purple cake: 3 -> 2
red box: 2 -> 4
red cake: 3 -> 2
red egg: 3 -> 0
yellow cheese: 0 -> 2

---

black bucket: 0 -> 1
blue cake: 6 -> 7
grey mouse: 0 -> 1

**Work item**
If a line above holds the word "cake", count it; then say how many such lines there are and nothing else.

**Answer area**
3